:: ABOUT THIS EXERCISE ::
All lines from the entries below that contain the string "marker" should be copied out.

:: ENTRIES PROVIDED ::

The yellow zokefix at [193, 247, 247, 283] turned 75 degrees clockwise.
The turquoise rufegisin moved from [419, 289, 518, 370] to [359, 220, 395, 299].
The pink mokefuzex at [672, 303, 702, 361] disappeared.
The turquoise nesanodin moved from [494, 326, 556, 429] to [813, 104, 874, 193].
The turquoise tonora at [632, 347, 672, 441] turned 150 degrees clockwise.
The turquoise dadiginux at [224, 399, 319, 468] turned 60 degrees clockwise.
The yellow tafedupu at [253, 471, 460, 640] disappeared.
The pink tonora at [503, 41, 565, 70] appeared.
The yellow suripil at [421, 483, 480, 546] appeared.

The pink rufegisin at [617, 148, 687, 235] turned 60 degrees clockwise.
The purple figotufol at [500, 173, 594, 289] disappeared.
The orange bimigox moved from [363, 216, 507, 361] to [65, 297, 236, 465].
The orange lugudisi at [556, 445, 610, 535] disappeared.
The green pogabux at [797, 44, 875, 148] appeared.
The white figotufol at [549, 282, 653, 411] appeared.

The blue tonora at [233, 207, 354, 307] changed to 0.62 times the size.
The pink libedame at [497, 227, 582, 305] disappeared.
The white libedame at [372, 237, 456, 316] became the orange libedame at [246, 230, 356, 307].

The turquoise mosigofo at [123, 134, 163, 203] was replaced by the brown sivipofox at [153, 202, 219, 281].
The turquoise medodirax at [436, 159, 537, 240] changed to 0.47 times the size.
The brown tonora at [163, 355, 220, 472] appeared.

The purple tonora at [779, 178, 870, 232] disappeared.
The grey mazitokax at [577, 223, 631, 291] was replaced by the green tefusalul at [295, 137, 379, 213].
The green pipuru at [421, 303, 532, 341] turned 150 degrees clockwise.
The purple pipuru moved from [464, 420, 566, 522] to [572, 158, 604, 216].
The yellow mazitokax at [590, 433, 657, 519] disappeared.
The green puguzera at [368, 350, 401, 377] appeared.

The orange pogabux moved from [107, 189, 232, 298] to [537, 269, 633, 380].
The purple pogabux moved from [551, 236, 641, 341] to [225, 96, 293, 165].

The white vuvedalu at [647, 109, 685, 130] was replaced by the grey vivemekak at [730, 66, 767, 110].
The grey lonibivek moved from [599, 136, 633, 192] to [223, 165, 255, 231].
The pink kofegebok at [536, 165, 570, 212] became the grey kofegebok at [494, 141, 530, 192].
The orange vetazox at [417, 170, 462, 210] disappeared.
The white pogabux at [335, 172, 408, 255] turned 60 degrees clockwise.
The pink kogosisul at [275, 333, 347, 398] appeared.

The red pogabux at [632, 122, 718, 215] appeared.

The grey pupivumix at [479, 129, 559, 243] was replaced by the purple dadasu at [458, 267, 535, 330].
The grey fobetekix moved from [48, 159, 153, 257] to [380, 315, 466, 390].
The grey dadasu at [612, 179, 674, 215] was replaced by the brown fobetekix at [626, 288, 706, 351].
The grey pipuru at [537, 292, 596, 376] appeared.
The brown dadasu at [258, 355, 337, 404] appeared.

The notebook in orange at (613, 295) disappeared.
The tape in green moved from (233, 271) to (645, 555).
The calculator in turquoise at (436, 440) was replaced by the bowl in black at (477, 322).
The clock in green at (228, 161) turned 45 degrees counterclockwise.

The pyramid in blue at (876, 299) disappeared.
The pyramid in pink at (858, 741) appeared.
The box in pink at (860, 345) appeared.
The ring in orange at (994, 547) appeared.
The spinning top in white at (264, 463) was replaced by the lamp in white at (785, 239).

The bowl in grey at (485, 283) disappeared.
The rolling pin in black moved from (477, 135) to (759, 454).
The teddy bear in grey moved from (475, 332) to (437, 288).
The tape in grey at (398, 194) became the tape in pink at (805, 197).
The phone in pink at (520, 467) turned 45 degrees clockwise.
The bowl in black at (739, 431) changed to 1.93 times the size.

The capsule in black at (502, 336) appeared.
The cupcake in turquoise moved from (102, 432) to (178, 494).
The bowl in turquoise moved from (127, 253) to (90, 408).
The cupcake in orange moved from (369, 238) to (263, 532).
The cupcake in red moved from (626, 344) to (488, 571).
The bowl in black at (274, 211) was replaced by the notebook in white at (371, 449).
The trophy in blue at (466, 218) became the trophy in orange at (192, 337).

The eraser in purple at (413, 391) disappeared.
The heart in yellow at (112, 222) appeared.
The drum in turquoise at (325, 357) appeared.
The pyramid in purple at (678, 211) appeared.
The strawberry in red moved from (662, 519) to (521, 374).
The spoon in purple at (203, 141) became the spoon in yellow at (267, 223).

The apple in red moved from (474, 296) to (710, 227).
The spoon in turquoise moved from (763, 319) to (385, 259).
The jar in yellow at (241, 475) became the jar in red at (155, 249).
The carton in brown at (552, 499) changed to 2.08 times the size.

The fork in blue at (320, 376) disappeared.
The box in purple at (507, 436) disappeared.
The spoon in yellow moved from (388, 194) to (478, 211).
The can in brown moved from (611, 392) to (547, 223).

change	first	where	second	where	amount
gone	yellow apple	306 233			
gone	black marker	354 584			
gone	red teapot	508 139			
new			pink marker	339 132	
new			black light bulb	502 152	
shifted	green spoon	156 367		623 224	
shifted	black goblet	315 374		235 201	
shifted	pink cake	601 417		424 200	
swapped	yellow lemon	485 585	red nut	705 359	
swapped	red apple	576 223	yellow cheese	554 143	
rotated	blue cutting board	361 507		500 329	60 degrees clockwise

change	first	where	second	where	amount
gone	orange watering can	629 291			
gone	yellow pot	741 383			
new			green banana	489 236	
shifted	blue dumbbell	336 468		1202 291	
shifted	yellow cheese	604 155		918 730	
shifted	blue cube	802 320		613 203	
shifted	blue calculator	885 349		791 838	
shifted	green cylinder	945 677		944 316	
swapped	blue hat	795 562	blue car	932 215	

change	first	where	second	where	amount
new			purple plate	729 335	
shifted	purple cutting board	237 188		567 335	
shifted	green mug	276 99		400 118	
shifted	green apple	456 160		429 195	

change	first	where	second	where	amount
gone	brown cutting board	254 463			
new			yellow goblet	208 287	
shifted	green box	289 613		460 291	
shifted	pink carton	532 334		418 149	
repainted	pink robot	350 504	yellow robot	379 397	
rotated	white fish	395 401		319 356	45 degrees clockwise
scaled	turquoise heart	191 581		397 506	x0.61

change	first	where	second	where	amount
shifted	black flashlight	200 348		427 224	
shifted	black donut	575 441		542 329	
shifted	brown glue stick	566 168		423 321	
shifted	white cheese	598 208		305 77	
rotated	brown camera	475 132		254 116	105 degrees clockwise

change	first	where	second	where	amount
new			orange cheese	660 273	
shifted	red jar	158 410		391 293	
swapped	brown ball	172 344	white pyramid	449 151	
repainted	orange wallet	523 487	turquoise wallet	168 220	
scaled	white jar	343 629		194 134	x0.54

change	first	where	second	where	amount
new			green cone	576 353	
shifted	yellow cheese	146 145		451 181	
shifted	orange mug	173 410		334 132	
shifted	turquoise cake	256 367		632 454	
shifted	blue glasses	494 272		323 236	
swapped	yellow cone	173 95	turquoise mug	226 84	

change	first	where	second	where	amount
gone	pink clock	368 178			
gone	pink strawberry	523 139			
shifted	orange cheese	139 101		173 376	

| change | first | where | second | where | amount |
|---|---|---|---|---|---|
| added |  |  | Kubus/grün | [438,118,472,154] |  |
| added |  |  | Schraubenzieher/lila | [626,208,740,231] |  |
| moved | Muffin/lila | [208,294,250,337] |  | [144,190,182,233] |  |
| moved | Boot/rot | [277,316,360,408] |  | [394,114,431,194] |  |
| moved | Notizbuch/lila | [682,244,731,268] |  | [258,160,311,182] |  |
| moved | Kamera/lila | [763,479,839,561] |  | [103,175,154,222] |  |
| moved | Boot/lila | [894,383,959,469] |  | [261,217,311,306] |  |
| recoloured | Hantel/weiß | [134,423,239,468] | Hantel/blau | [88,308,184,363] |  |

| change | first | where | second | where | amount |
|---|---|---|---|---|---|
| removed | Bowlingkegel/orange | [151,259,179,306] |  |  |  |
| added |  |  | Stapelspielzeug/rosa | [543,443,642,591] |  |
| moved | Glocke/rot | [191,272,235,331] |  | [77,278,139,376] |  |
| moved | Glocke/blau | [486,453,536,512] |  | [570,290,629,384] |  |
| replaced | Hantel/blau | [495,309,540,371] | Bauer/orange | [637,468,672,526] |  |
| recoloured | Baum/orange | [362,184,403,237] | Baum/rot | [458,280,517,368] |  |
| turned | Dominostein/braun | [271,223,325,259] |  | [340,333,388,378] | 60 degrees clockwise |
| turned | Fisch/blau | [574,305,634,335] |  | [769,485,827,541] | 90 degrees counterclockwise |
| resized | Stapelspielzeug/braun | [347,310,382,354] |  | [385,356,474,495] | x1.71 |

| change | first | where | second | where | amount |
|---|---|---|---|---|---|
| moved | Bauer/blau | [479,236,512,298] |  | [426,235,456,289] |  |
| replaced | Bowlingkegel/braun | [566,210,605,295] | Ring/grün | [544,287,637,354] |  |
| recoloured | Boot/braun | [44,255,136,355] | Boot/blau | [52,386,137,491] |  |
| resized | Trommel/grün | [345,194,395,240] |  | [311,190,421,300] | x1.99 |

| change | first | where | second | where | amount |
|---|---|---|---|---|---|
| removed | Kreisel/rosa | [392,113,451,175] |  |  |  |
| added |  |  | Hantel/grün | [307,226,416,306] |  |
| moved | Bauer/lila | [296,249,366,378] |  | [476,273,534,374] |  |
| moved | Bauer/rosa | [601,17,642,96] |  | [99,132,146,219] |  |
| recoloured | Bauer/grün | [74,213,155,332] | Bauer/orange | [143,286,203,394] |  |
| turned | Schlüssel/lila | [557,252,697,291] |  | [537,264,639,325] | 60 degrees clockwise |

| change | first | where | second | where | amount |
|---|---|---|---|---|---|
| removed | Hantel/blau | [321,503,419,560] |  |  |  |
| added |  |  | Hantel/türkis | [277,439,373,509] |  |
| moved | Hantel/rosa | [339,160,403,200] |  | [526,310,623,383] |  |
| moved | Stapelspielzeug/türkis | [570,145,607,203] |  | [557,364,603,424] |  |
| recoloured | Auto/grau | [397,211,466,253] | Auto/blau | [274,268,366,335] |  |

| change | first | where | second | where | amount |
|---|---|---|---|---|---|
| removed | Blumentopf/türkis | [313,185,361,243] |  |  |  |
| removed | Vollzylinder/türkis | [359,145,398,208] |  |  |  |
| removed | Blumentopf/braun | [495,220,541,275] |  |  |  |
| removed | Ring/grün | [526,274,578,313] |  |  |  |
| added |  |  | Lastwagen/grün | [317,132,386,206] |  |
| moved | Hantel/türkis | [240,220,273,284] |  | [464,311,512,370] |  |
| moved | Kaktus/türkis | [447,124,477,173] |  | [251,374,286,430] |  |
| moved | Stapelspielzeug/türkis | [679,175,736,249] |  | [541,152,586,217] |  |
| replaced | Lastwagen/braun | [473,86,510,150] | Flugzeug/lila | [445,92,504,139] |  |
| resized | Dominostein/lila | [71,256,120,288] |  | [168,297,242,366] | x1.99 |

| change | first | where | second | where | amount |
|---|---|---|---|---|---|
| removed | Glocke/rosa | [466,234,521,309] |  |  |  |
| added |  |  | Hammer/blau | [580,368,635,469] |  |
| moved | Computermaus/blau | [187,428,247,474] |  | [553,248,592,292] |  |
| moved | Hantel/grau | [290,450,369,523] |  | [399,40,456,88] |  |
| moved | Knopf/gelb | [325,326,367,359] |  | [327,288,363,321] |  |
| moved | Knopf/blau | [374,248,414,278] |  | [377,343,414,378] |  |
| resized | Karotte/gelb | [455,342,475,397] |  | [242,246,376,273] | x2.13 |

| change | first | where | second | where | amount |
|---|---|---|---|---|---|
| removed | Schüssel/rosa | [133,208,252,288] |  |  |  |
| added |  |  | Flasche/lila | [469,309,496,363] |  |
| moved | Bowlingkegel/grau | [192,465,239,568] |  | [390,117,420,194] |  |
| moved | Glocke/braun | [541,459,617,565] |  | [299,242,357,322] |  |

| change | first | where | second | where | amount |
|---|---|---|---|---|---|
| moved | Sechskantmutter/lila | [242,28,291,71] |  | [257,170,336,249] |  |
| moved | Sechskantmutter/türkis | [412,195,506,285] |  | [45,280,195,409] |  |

:: ANSWER TO THIS PROBLEM ::
gone	black marker	354 584			
new			pink marker	339 132	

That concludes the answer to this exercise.